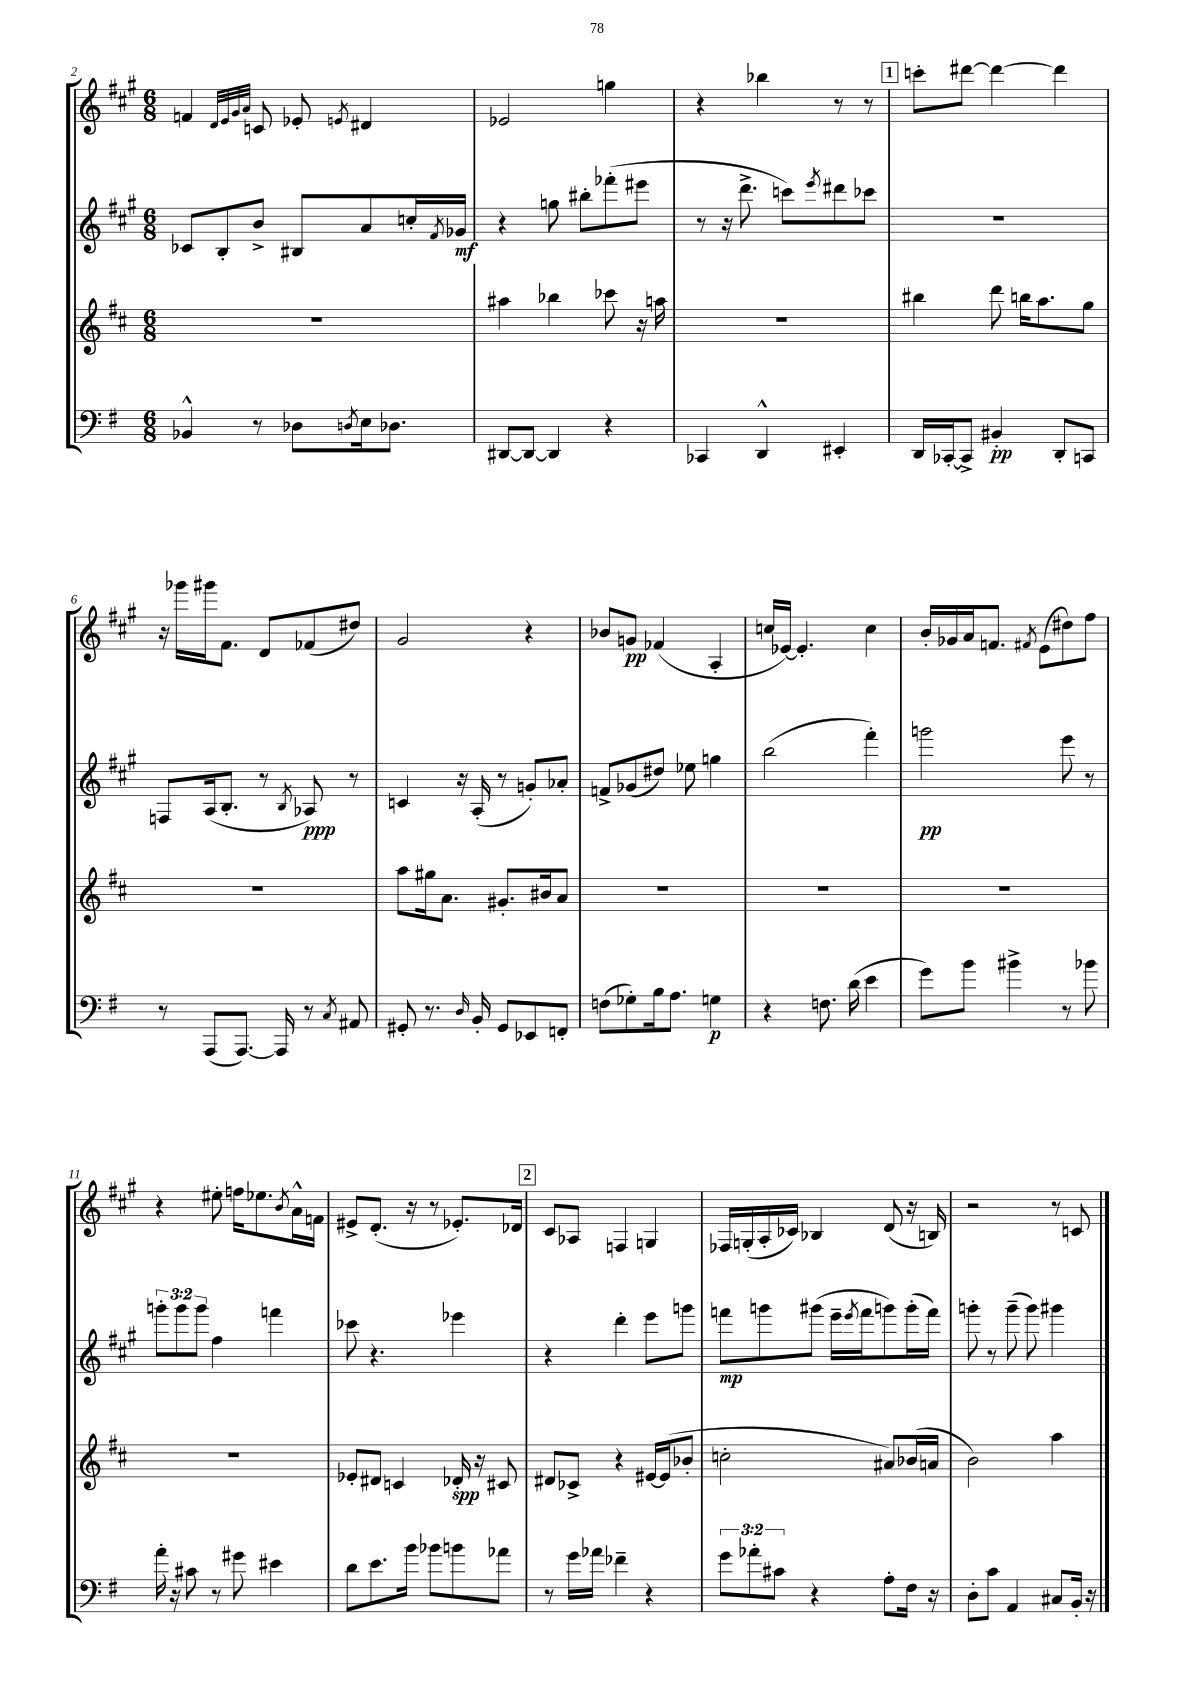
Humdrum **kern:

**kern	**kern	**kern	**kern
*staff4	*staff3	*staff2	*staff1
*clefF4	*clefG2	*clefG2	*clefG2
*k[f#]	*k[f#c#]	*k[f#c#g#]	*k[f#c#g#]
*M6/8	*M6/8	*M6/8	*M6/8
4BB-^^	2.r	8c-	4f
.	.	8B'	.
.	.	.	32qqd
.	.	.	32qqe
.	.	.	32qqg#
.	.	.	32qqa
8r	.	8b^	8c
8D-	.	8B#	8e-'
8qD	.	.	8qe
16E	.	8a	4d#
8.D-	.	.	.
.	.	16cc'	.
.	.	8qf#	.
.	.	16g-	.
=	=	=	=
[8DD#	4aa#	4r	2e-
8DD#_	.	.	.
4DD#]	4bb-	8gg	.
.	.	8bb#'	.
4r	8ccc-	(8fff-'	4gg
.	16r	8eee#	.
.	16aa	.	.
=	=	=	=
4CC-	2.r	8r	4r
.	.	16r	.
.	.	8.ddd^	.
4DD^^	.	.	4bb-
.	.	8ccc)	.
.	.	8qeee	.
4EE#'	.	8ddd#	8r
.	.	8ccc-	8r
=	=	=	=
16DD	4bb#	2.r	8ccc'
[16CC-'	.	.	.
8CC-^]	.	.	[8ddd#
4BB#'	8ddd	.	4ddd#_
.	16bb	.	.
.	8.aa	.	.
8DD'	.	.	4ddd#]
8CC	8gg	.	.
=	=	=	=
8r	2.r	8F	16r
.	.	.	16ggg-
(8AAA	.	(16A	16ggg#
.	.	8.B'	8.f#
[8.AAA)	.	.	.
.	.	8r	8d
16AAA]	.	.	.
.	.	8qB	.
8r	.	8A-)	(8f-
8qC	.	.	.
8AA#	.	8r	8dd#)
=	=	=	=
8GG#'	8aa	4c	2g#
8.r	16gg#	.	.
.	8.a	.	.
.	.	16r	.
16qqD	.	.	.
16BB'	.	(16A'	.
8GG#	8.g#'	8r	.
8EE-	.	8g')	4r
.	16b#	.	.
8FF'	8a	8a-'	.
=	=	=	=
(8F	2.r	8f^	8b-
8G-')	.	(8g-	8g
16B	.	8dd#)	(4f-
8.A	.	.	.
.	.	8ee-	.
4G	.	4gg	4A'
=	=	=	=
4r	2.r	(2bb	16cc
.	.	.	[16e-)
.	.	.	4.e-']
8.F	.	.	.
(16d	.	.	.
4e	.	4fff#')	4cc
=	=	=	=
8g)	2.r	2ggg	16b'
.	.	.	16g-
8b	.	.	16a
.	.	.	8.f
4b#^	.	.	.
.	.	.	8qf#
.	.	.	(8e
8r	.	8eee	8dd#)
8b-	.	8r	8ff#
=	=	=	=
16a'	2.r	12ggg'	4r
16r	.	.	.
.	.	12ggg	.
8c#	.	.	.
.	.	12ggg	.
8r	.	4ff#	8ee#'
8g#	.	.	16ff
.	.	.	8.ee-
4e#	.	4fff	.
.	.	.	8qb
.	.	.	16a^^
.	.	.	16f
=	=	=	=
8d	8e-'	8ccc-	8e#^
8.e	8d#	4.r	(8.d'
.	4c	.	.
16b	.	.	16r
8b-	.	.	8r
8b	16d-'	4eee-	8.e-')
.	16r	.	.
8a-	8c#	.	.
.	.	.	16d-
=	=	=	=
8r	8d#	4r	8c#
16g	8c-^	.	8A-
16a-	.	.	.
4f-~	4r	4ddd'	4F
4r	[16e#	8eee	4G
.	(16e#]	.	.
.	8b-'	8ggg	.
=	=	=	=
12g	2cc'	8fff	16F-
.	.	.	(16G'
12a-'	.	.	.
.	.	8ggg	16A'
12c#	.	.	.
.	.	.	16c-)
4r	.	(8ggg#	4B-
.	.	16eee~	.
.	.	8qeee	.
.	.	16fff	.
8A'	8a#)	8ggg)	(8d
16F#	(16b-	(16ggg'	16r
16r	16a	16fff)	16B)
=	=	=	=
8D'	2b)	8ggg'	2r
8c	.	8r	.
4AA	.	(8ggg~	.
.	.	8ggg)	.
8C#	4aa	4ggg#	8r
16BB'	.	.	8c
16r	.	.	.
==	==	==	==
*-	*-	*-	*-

════════════════════

• Instructions to follow: Can you print the notation from the records above character for character, leaving out the pictures?

• Result of the task:
Humdrum **kern:

**kern	**kern	**kern	**kern
*staff4	*staff3	*staff2	*staff1
*clefF4	*clefG2	*clefG2	*clefG2
*k[f#]	*k[f#c#]	*k[f#c#g#]	*k[f#c#g#]
*M6/8	*M6/8	*M6/8	*M6/8
4BB-^^	2.r	8c-	4f
.	.	8B'	.
.	.	.	32qqd
.	.	.	32qqe
.	.	.	32qqg#
.	.	.	32qqa
8r	.	8b^	8c
8D-	.	8B#	8e-'
8qD	.	.	8qe
16E	.	8a	4d#
8.D-	.	.	.
.	.	16cc'	.
.	.	8qf#	.
.	.	16g-	.
=	=	=	=
[8DD#	4aa#	4r	2e-
8DD#_	.	.	.
4DD#]	4bb-	8gg	.
.	.	8bb#'	.
4r	8ccc-	(8fff-'	4gg
.	16r	8eee#	.
.	16aa	.	.
=	=	=	=
4CC-	2.r	8r	4r
.	.	16r	.
.	.	8.ddd^	.
4DD^^	.	.	4bb-
.	.	8ccc)	.
.	.	8qeee	.
4EE#'	.	8ddd#	8r
.	.	8ccc-	8r
=	=	=	=
16DD	4bb#	2.r	8ccc'
[16CC-'	.	.	.
8CC-^]	.	.	[8ddd#
4BB#'	8ddd	.	4ddd#_
.	16bb	.	.
.	8.aa	.	.
8DD'	.	.	4ddd#]
8CC	8gg	.	.
=	=	=	=
8r	2.r	8F	16r
.	.	.	16ggg-
(8AAA	.	(16A	16ggg#
.	.	8.B'	8.f#
[8.AAA)	.	.	.
.	.	8r	8d
16AAA]	.	.	.
.	.	8qB	.
8r	.	8A-)	(8f-
8qC	.	.	.
8AA#	.	8r	8dd#)
=	=	=	=
8GG#'	8aa	4c	2g#
8.r	16gg#	.	.
.	8.a	.	.
.	.	16r	.
16qqD	.	.	.
16BB'	.	(16A'	.
8GG#	8.g#'	8r	.
8EE-	.	8g')	4r
.	16b#	.	.
8FF'	8a	8a-'	.
=	=	=	=
(8F	2.r	8f^	8b-
8G-')	.	(8g-	8g
16B	.	8dd#)	(4f-
8.A	.	.	.
.	.	8ee-	.
4G	.	4gg	4A'
=	=	=	=
4r	2.r	(2bb	16cc
.	.	.	[16e-)
.	.	.	4.e-']
8.F	.	.	.
(16d	.	.	.
4e	.	4fff#')	4cc
=	=	=	=
8g)	2.r	2ggg	16b'
.	.	.	16g-
8b	.	.	16a
.	.	.	8.f
4b#^	.	.	.
.	.	.	8qf#
.	.	.	(8e
8r	.	8eee	8dd#)
8b-	.	8r	8ff#
=	=	=	=
16a'	2.r	12ggg'	4r
16r	.	.	.
.	.	12ggg	.
8c#	.	.	.
.	.	12ggg	.
8r	.	4ff#	8ee#'
8g#	.	.	16ff
.	.	.	8.ee-
4e#	.	4fff	.
.	.	.	8qb
.	.	.	16a^^
.	.	.	16f
=	=	=	=
8d	8e-'	8ccc-	8e#^
8.e	8d#	4.r	(8.d'
.	4c	.	.
16b	.	.	16r
8b-	.	.	8r
8b	16d-'	4eee-	8.e-')
.	16r	.	.
8a-	8c#	.	.
.	.	.	16d-
=	=	=	=
8r	8d#	4r	8c#
16g	8c-^	.	8A-
16a-	.	.	.
4f-~	4r	4ddd'	4F
4r	[16e#	8eee	4G
.	(16e#]	.	.
.	8b-'	8ggg	.
=	=	=	=
12g	2cc'	8fff	16F-
.	.	.	(16G'
12a-'	.	.	.
.	.	8ggg	16A'
12c#	.	.	.
.	.	.	16c-)
4r	.	(8ggg#	4B-
.	.	16eee~	.
.	.	8qeee	.
.	.	16fff	.
8A'	8a#)	8ggg)	(8d
16F#	(16b-	(16ggg'	16r
16r	16a	16fff)	16B)
=	=	=	=
8D'	2b)	8ggg'	2r
8c	.	8r	.
4AA	.	(8ggg~	.
.	.	8ggg)	.
8C#	4aa	4ggg#	8r
16BB'	.	.	8c
16r	.	.	.
==	==	==	==
*-	*-	*-	*-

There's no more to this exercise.